START GIVEN RECORDS

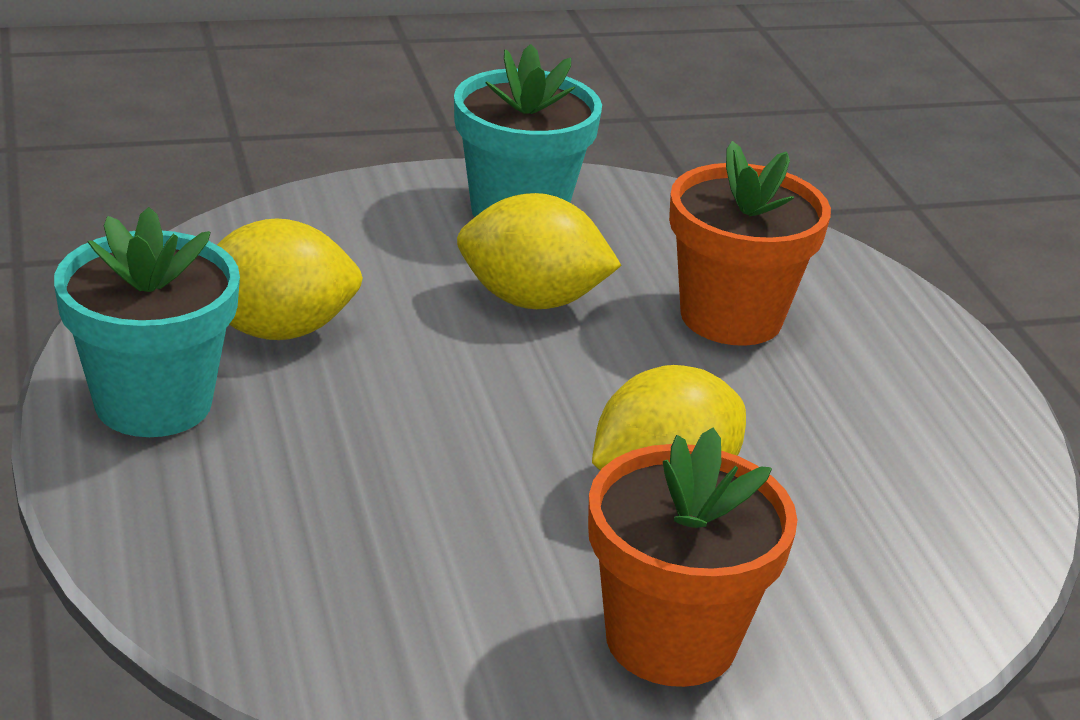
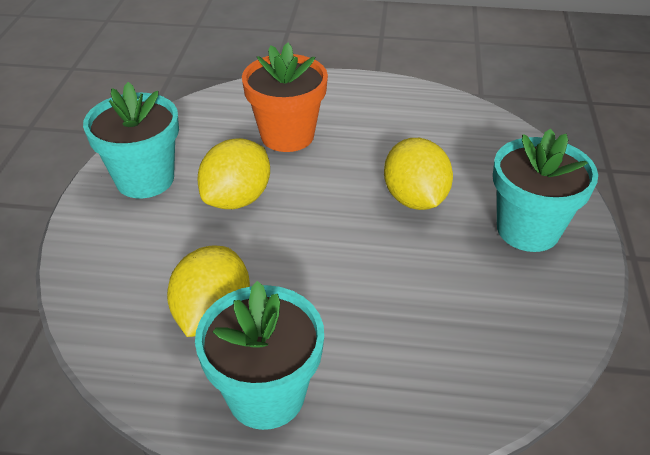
camera: 65 degrees left, 10 degrees up
orange flower pot [588,427,798,687] -> turquoise flower pot [493,128,598,252]

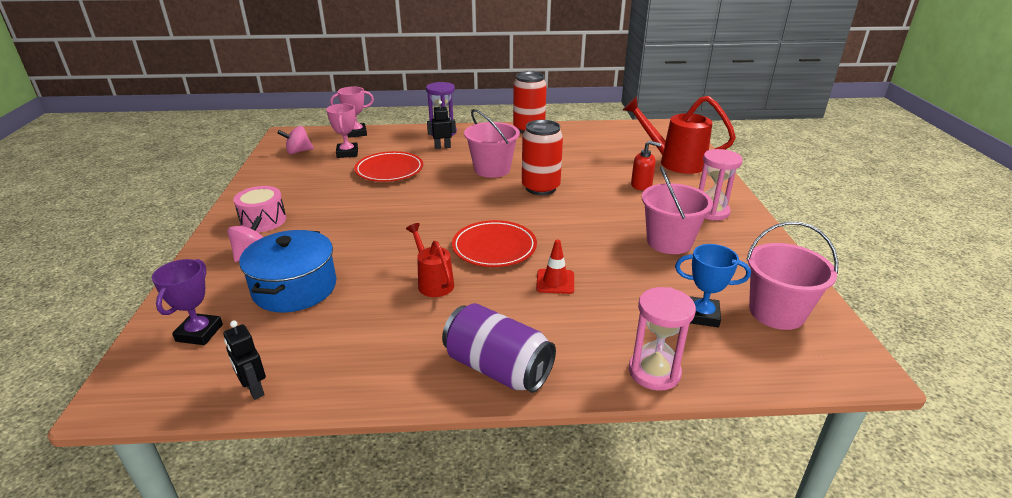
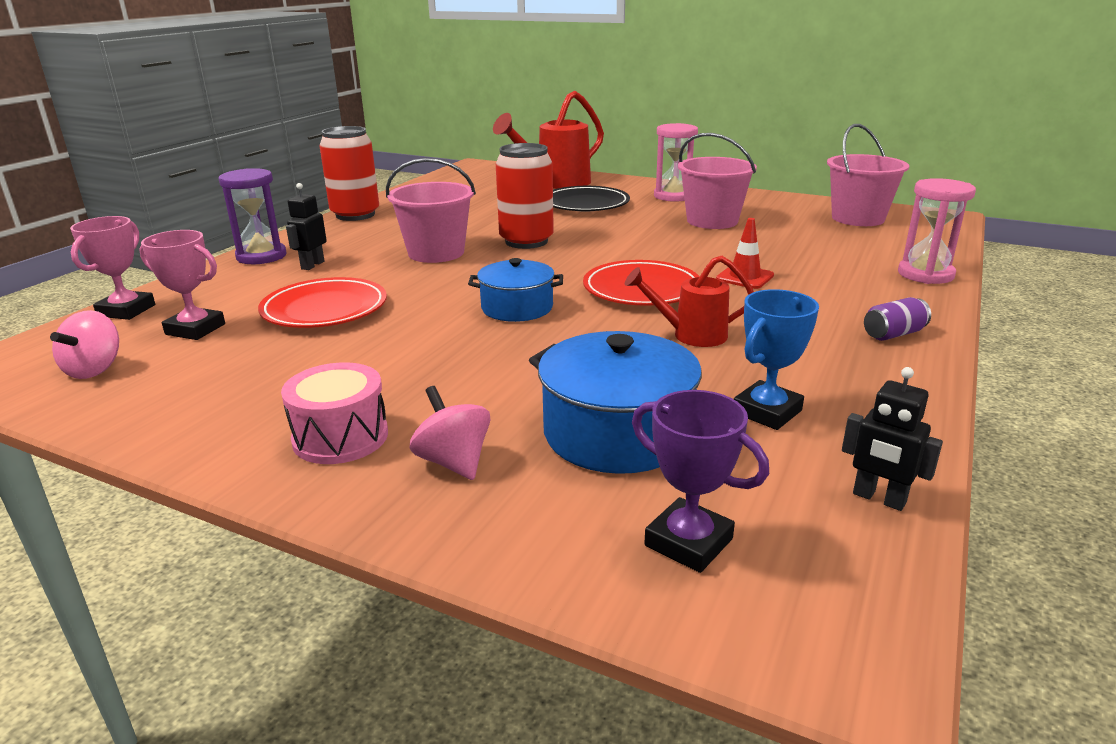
camera: 60 degrees left, 5 degrees down
black robot [223,320,266,400] -> black robot turned 45 degrees clockwise [842,367,943,511]
purple can [442,303,556,393] -> purple can [864,297,931,341], size x0.48
red soap dispenser [631,140,661,190] -> black plate [553,186,630,212]
blue trophy [675,244,751,327] -> blue trophy moved to [734,289,819,430]
none -> blue pot [468,258,563,322]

END GIVEN RECORDS

**TASK STATEMENT**: Pull every line containing "left" from the data.

**RESPONSE FOR THIS EXERCISE**:
camera: 65 degrees left, 10 degrees up
camera: 60 degrees left, 5 degrees down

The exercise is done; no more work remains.